§ **TO DO**
From the first line to the last, set down the data exactly as given.

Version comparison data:

________________

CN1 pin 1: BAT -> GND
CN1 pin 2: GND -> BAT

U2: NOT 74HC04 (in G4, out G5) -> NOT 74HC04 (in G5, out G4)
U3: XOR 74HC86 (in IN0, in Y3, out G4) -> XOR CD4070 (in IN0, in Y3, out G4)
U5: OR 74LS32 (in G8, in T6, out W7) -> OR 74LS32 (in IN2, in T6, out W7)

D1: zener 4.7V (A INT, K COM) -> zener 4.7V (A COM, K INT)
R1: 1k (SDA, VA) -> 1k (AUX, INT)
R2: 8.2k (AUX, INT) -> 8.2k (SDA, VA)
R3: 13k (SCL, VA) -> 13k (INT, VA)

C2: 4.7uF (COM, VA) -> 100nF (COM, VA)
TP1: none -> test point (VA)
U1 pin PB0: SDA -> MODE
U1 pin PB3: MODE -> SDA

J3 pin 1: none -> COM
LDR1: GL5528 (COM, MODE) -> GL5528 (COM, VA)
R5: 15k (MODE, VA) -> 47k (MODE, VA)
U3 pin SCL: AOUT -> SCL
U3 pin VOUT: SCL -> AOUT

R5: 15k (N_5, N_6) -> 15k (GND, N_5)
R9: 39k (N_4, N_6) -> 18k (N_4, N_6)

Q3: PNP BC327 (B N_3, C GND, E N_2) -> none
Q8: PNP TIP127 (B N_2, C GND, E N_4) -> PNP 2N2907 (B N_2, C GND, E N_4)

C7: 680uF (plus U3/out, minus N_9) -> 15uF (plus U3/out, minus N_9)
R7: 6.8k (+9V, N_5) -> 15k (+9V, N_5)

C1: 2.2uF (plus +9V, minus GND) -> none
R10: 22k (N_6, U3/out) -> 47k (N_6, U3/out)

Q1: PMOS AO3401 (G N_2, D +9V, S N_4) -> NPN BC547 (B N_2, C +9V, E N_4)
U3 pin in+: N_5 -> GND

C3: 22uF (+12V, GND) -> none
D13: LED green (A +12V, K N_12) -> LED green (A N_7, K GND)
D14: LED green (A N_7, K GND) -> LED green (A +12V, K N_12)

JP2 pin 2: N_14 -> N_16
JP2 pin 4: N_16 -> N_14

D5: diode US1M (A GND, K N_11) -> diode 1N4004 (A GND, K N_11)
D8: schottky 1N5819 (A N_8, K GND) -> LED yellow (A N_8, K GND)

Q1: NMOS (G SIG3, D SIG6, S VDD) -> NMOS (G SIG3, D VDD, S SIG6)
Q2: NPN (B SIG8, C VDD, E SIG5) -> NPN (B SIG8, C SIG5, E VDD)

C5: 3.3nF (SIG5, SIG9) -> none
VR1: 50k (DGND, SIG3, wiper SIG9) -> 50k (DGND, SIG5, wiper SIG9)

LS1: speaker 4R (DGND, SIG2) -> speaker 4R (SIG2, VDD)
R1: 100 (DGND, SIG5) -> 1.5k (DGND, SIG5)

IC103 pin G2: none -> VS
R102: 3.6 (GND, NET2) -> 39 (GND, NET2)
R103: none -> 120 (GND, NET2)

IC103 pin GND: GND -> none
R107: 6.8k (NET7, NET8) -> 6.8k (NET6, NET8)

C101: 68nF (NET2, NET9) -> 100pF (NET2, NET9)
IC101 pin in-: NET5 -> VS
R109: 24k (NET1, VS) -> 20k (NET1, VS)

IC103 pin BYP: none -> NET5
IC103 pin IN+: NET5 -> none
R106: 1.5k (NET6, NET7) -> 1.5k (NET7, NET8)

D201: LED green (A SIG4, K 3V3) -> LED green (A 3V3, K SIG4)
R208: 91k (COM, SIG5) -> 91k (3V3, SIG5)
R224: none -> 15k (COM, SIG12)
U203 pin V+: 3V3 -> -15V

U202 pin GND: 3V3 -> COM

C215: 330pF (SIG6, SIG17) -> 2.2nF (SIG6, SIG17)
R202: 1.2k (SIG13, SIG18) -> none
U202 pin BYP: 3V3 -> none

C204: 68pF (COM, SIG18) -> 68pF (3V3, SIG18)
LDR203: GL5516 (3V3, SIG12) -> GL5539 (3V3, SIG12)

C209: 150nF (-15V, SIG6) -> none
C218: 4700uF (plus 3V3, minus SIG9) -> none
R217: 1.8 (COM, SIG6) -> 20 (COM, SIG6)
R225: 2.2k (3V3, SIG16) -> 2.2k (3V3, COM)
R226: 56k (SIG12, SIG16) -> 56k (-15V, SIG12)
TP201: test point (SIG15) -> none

________________

§ **ANSWER TO THIS EXERCISE**
CN1 pin 1: BAT -> GND
CN1 pin 2: GND -> BAT

U2: NOT 74HC04 (in G4, out G5) -> NOT 74HC04 (in G5, out G4)
U3: XOR 74HC86 (in IN0, in Y3, out G4) -> XOR CD4070 (in IN0, in Y3, out G4)
U5: OR 74LS32 (in G8, in T6, out W7) -> OR 74LS32 (in IN2, in T6, out W7)

D1: zener 4.7V (A INT, K COM) -> zener 4.7V (A COM, K INT)
R1: 1k (SDA, VA) -> 1k (AUX, INT)
R2: 8.2k (AUX, INT) -> 8.2k (SDA, VA)
R3: 13k (SCL, VA) -> 13k (INT, VA)

C2: 4.7uF (COM, VA) -> 100nF (COM, VA)
TP1: none -> test point (VA)
U1 pin PB0: SDA -> MODE
U1 pin PB3: MODE -> SDA

J3 pin 1: none -> COM
LDR1: GL5528 (COM, MODE) -> GL5528 (COM, VA)
R5: 15k (MODE, VA) -> 47k (MODE, VA)
U3 pin SCL: AOUT -> SCL
U3 pin VOUT: SCL -> AOUT

R5: 15k (N_5, N_6) -> 15k (GND, N_5)
R9: 39k (N_4, N_6) -> 18k (N_4, N_6)

Q3: PNP BC327 (B N_3, C GND, E N_2) -> none
Q8: PNP TIP127 (B N_2, C GND, E N_4) -> PNP 2N2907 (B N_2, C GND, E N_4)

C7: 680uF (plus U3/out, minus N_9) -> 15uF (plus U3/out, minus N_9)
R7: 6.8k (+9V, N_5) -> 15k (+9V, N_5)

C1: 2.2uF (plus +9V, minus GND) -> none
R10: 22k (N_6, U3/out) -> 47k (N_6, U3/out)

Q1: PMOS AO3401 (G N_2, D +9V, S N_4) -> NPN BC547 (B N_2, C +9V, E N_4)
U3 pin in+: N_5 -> GND

C3: 22uF (+12V, GND) -> none
D13: LED green (A +12V, K N_12) -> LED green (A N_7, K GND)
D14: LED green (A N_7, K GND) -> LED green (A +12V, K N_12)

JP2 pin 2: N_14 -> N_16
JP2 pin 4: N_16 -> N_14

D5: diode US1M (A GND, K N_11) -> diode 1N4004 (A GND, K N_11)
D8: schottky 1N5819 (A N_8, K GND) -> LED yellow (A N_8, K GND)

Q1: NMOS (G SIG3, D SIG6, S VDD) -> NMOS (G SIG3, D VDD, S SIG6)
Q2: NPN (B SIG8, C VDD, E SIG5) -> NPN (B SIG8, C SIG5, E VDD)

C5: 3.3nF (SIG5, SIG9) -> none
VR1: 50k (DGND, SIG3, wiper SIG9) -> 50k (DGND, SIG5, wiper SIG9)

LS1: speaker 4R (DGND, SIG2) -> speaker 4R (SIG2, VDD)
R1: 100 (DGND, SIG5) -> 1.5k (DGND, SIG5)

IC103 pin G2: none -> VS
R102: 3.6 (GND, NET2) -> 39 (GND, NET2)
R103: none -> 120 (GND, NET2)

IC103 pin GND: GND -> none
R107: 6.8k (NET7, NET8) -> 6.8k (NET6, NET8)

C101: 68nF (NET2, NET9) -> 100pF (NET2, NET9)
IC101 pin in-: NET5 -> VS
R109: 24k (NET1, VS) -> 20k (NET1, VS)

IC103 pin BYP: none -> NET5
IC103 pin IN+: NET5 -> none
R106: 1.5k (NET6, NET7) -> 1.5k (NET7, NET8)

D201: LED green (A SIG4, K 3V3) -> LED green (A 3V3, K SIG4)
R208: 91k (COM, SIG5) -> 91k (3V3, SIG5)
R224: none -> 15k (COM, SIG12)
U203 pin V+: 3V3 -> -15V

U202 pin GND: 3V3 -> COM

C215: 330pF (SIG6, SIG17) -> 2.2nF (SIG6, SIG17)
R202: 1.2k (SIG13, SIG18) -> none
U202 pin BYP: 3V3 -> none

C204: 68pF (COM, SIG18) -> 68pF (3V3, SIG18)
LDR203: GL5516 (3V3, SIG12) -> GL5539 (3V3, SIG12)

C209: 150nF (-15V, SIG6) -> none
C218: 4700uF (plus 3V3, minus SIG9) -> none
R217: 1.8 (COM, SIG6) -> 20 (COM, SIG6)
R225: 2.2k (3V3, SIG16) -> 2.2k (3V3, COM)
R226: 56k (SIG12, SIG16) -> 56k (-15V, SIG12)
TP201: test point (SIG15) -> none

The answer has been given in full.